▸ Task details
What is needed is an exact copy of every line from the one with "R7: 43k (W1, W3) -> 8.2k (W1, W3)" to the end of the entries below, without the pictures.

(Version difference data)
- Opening Delimiter -
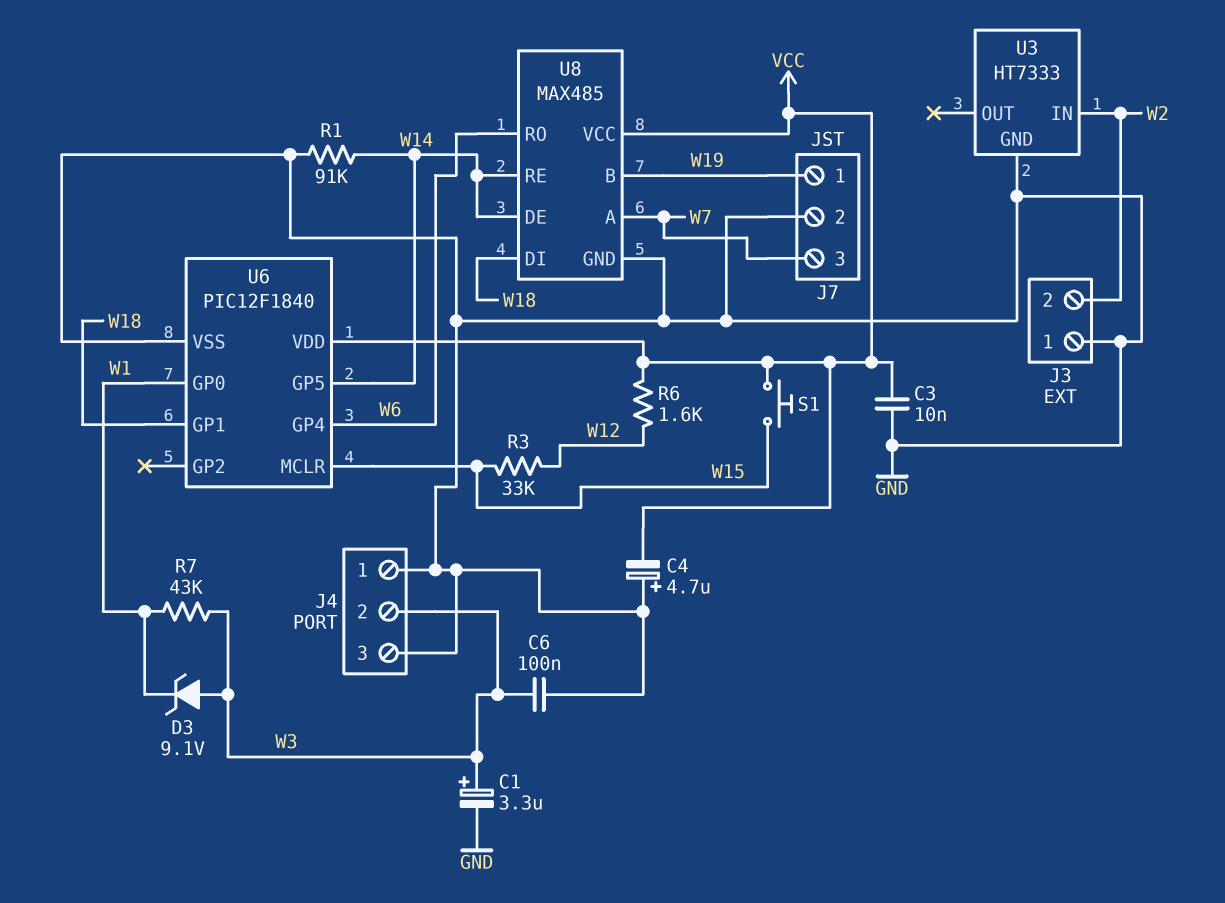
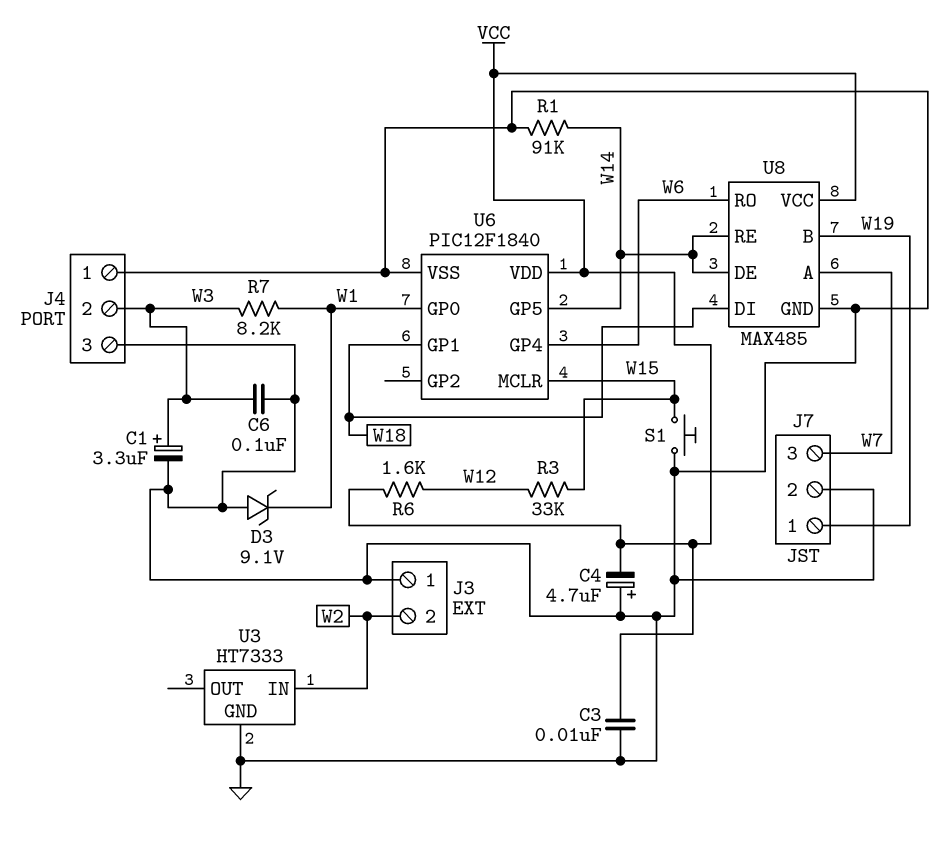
D3: zener 9.1V (A W3, K W1) -> zener 9.1V (A GND, K W1)
R7: 43k (W1, W3) -> 8.2k (W1, W3)
S1: button (VCC, W15) -> button (GND, W15)

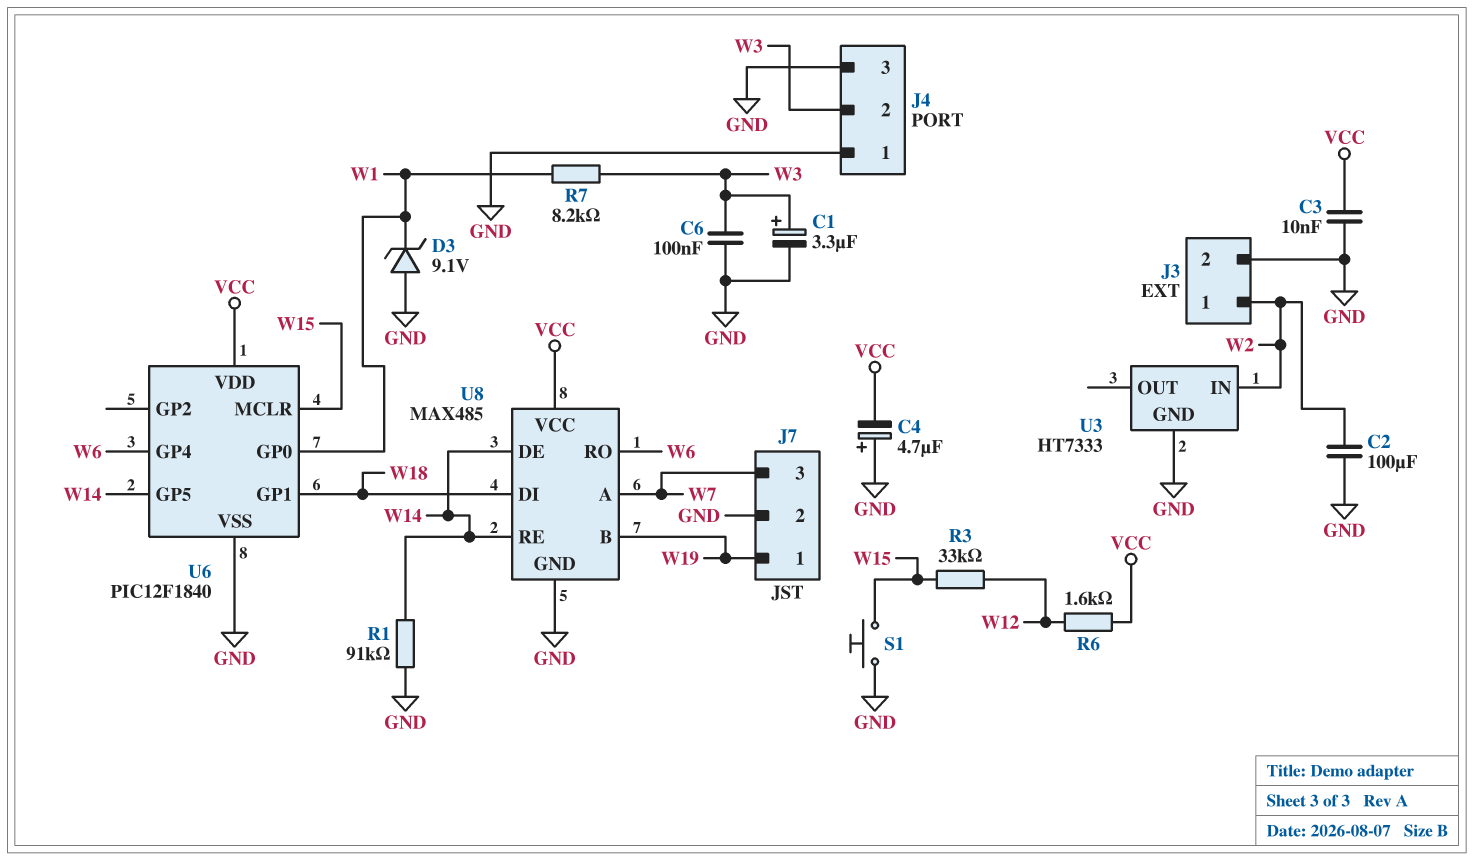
C2: none -> 100uF (GND, W2)
J3 pin 1: GND -> W2
J3 pin 2: W2 -> GND

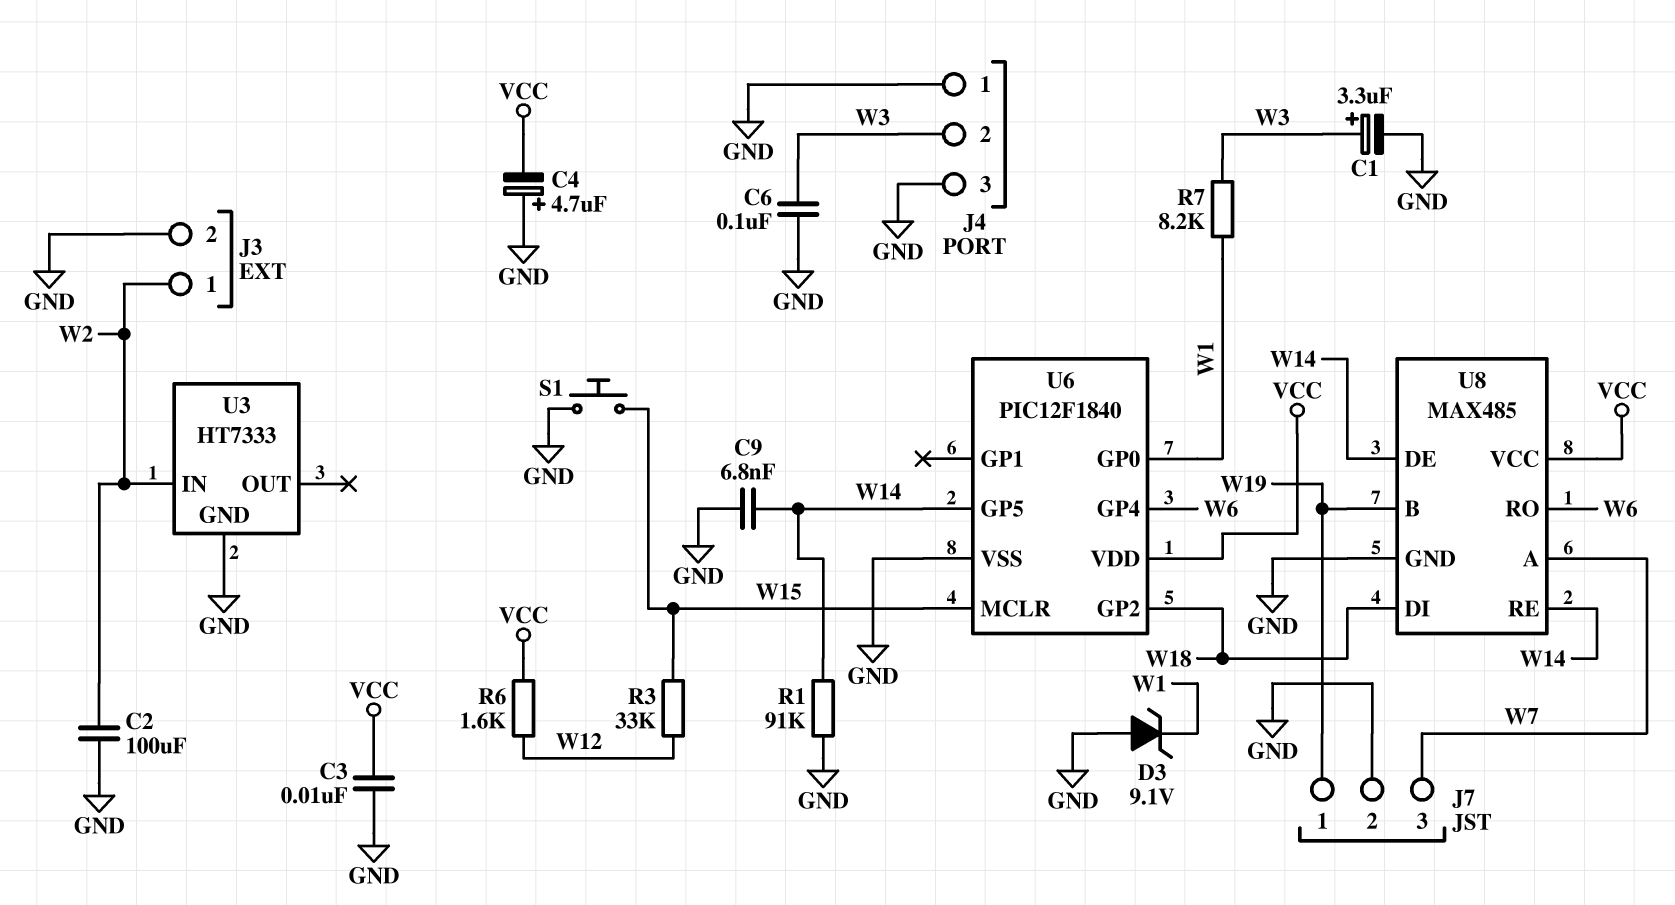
C9: none -> 6.8nF (GND, W14)
U6 pin GP1: W18 -> none
U6 pin GP2: none -> W18

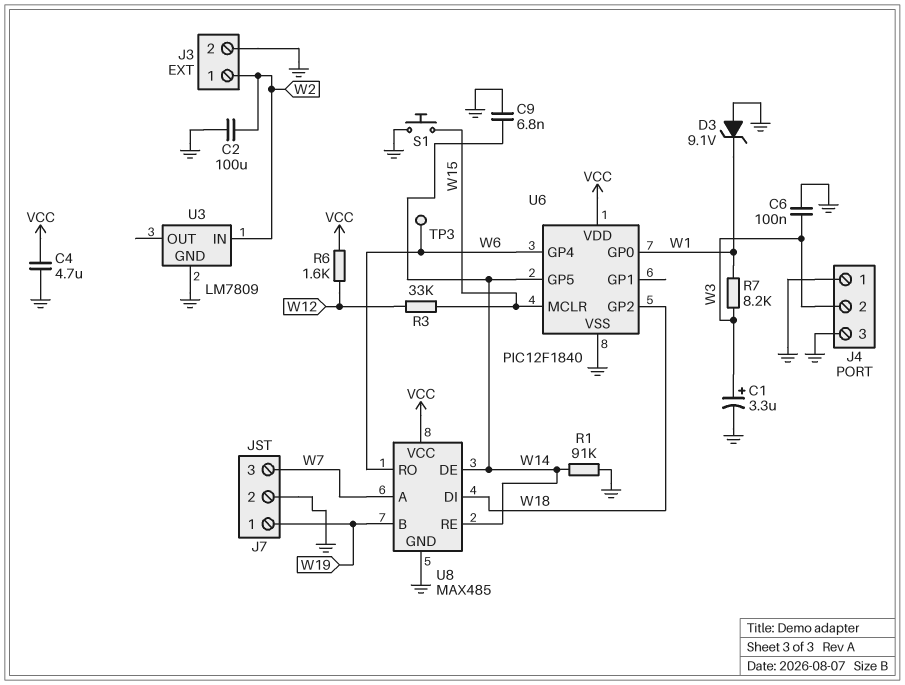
C3: 10nF (GND, VCC) -> none
C4: 4.7uF (plus GND, minus VCC) -> 4.7uF (GND, VCC)
TP3: none -> test point (W6)
U3: HT7333 -> LM7809

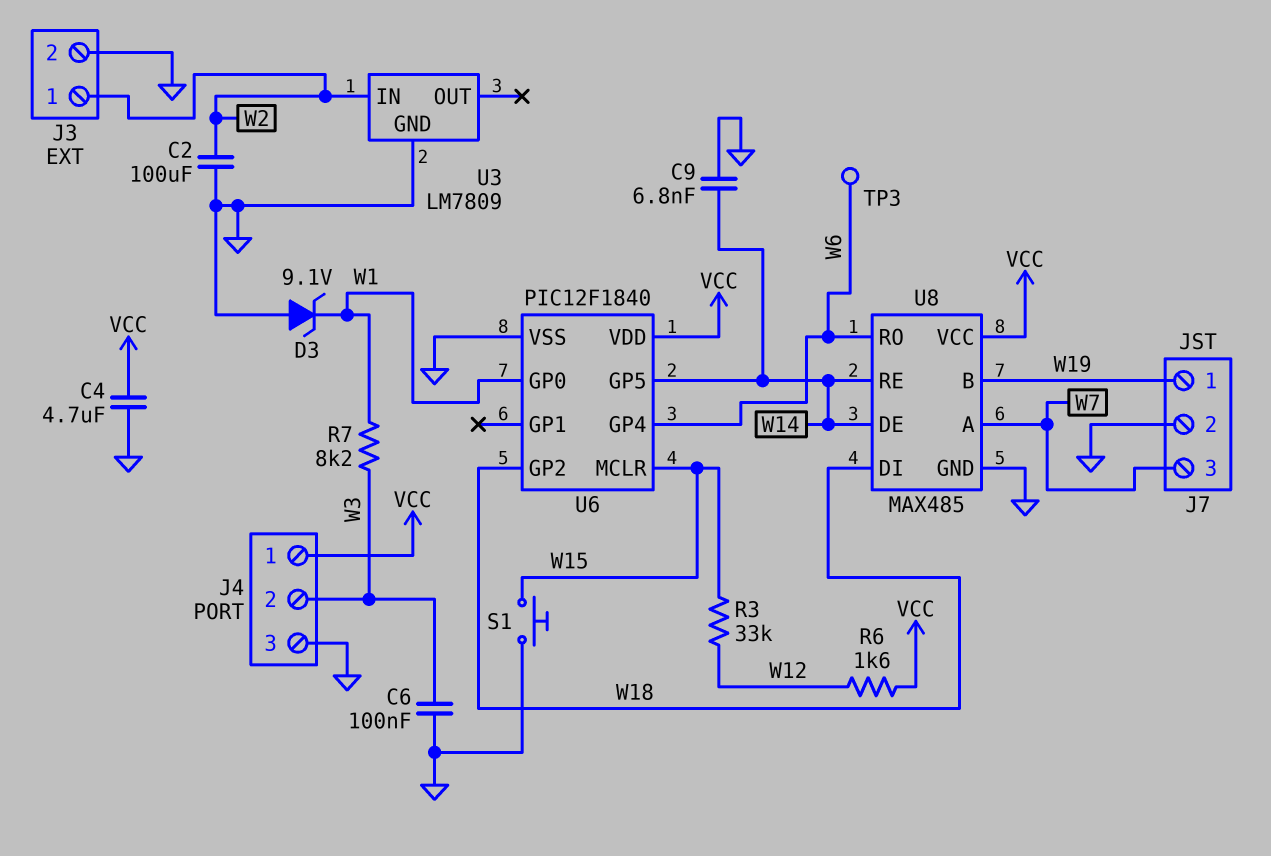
C1: 3.3uF (plus W3, minus GND) -> none
J4 pin 1: GND -> VCC
R1: 91k (GND, W14) -> none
- Closing Delimiter -
▸ Solved problem
R7: 43k (W1, W3) -> 8.2k (W1, W3)
S1: button (VCC, W15) -> button (GND, W15)

C2: none -> 100uF (GND, W2)
J3 pin 1: GND -> W2
J3 pin 2: W2 -> GND

C9: none -> 6.8nF (GND, W14)
U6 pin GP1: W18 -> none
U6 pin GP2: none -> W18

C3: 10nF (GND, VCC) -> none
C4: 4.7uF (plus GND, minus VCC) -> 4.7uF (GND, VCC)
TP3: none -> test point (W6)
U3: HT7333 -> LM7809

C1: 3.3uF (plus W3, minus GND) -> none
J4 pin 1: GND -> VCC
R1: 91k (GND, W14) -> none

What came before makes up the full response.